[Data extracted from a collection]
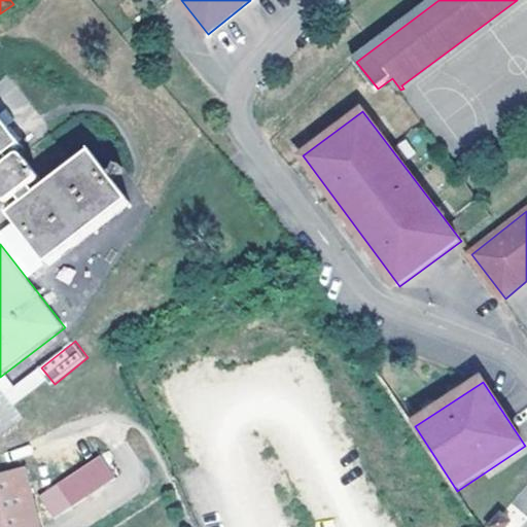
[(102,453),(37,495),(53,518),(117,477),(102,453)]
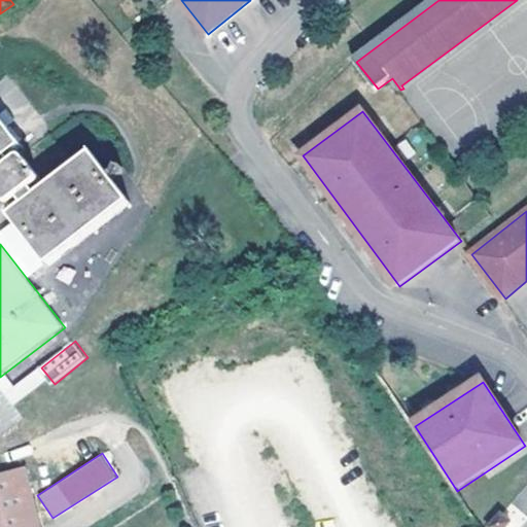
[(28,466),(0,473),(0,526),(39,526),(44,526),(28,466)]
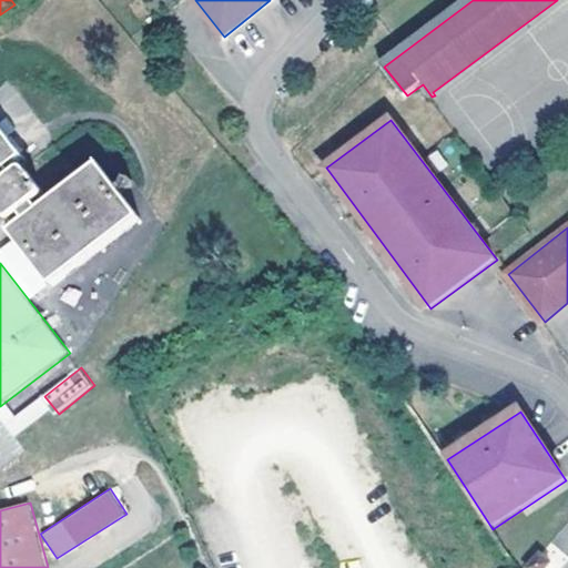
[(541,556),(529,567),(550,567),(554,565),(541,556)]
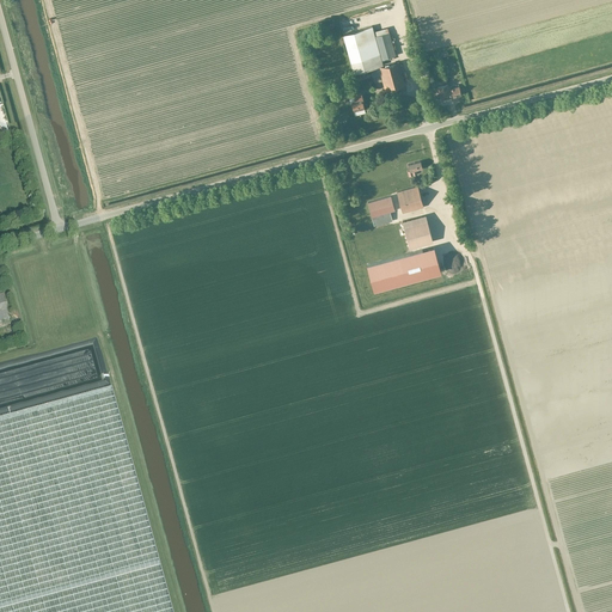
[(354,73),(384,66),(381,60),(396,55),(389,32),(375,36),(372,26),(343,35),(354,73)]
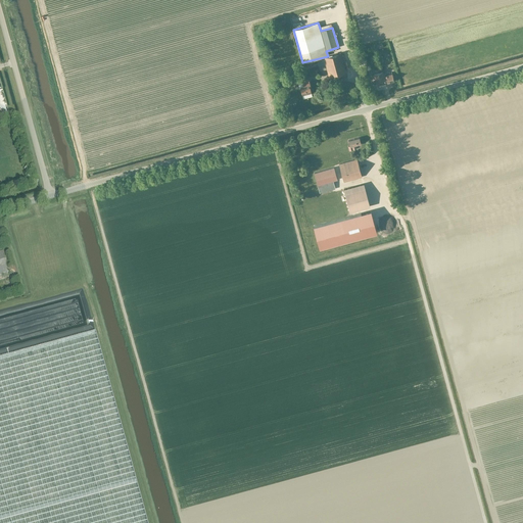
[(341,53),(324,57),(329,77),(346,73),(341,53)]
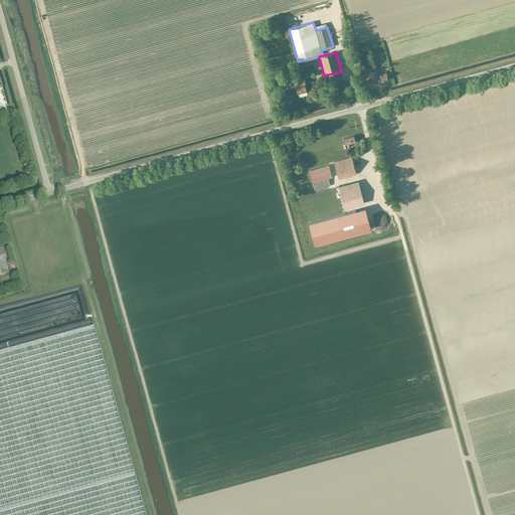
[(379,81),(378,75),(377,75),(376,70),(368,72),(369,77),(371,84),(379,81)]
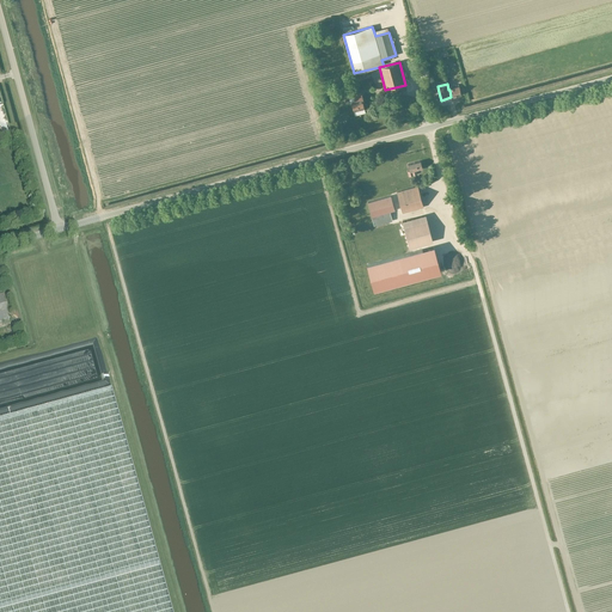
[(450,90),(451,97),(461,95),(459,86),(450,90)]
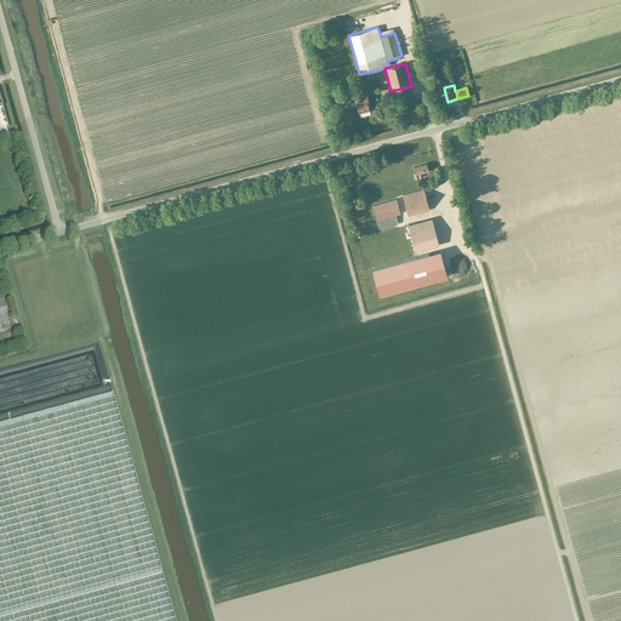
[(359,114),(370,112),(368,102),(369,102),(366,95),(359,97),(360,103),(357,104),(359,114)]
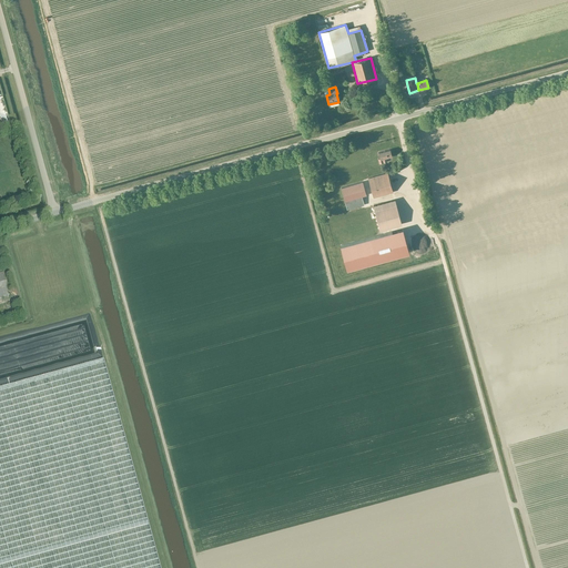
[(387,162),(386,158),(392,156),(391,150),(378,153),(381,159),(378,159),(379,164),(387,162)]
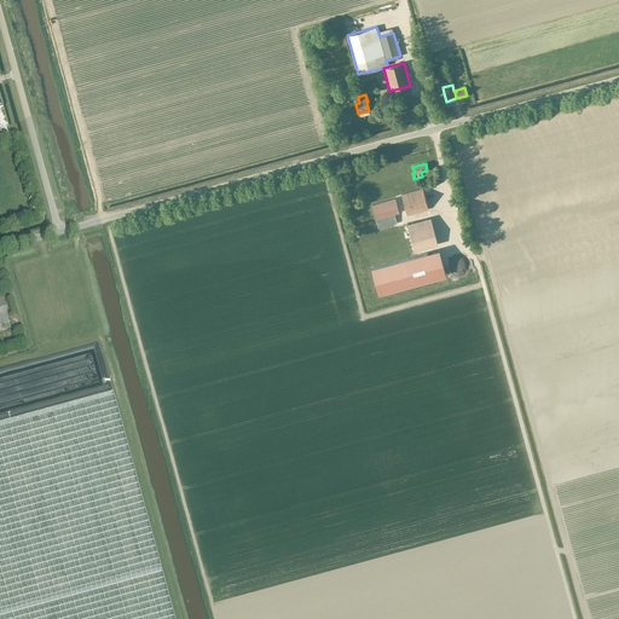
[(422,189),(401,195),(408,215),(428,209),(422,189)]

---

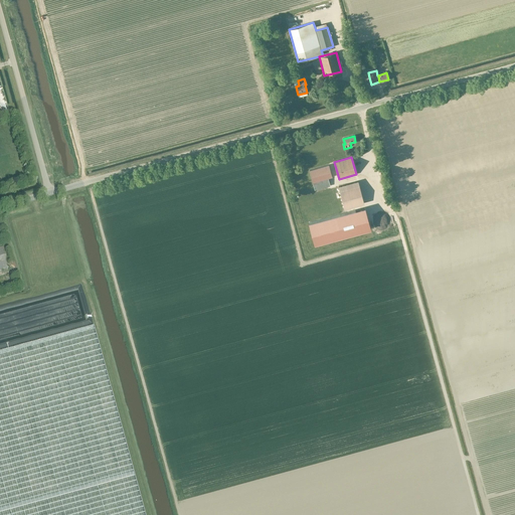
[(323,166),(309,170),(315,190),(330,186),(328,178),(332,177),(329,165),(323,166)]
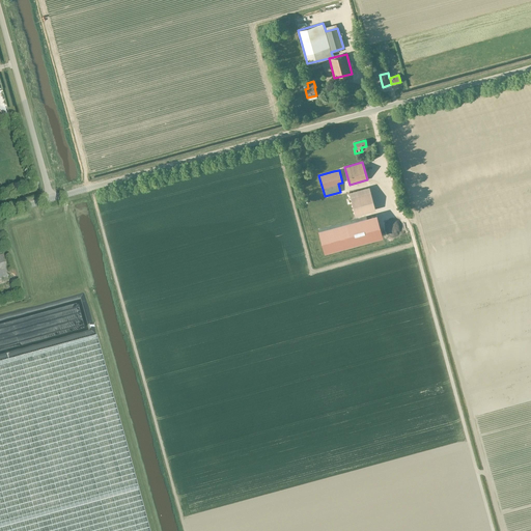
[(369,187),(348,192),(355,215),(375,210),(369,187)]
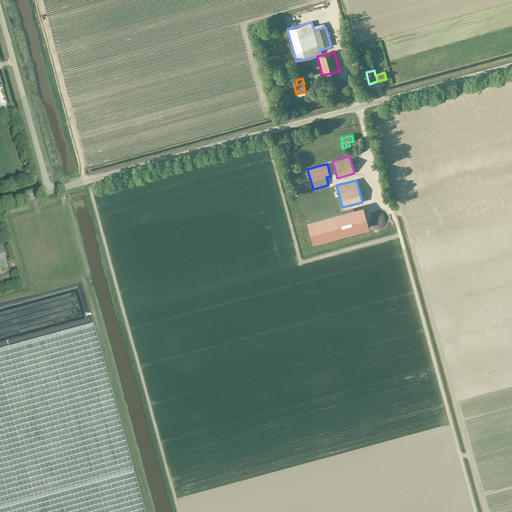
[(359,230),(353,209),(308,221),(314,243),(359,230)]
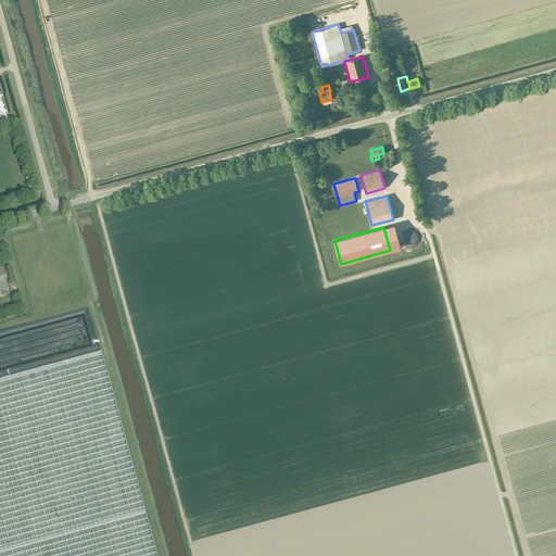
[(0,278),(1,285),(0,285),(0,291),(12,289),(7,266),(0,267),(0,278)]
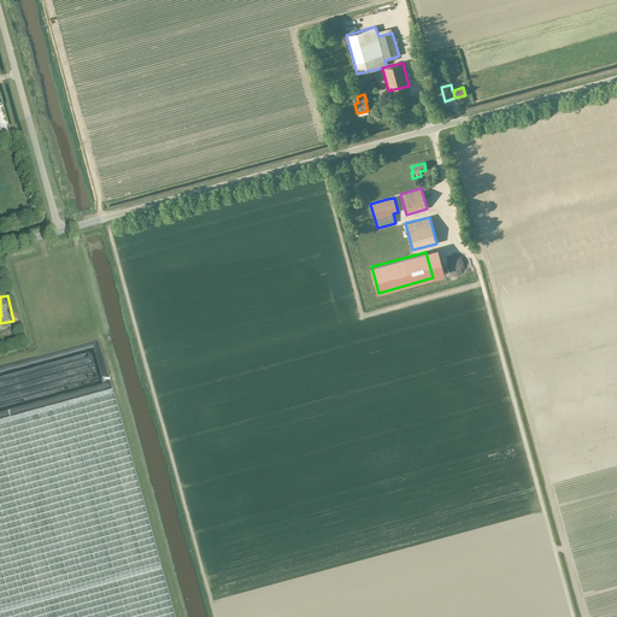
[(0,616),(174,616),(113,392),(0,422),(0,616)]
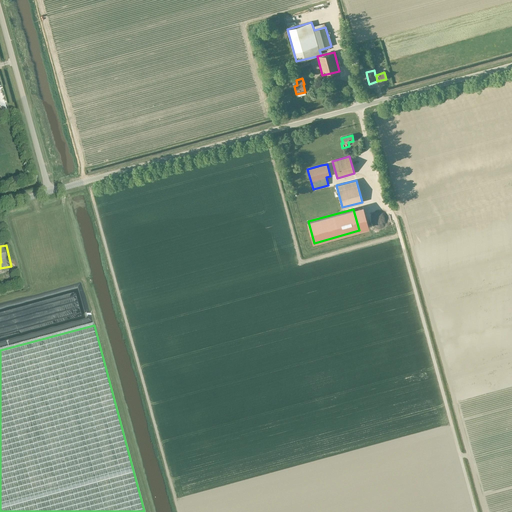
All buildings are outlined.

Exercise: The reply should hold the entries above from the line with "[(0,616),(174,616),(113,392),(0,422),(0,616)]" to the line with "All buildings are outlined.", duplicated exactly, pictures excluded.

Exercise output:
[(0,616),(174,616),(113,392),(0,422),(0,616)]
All buildings are outlined.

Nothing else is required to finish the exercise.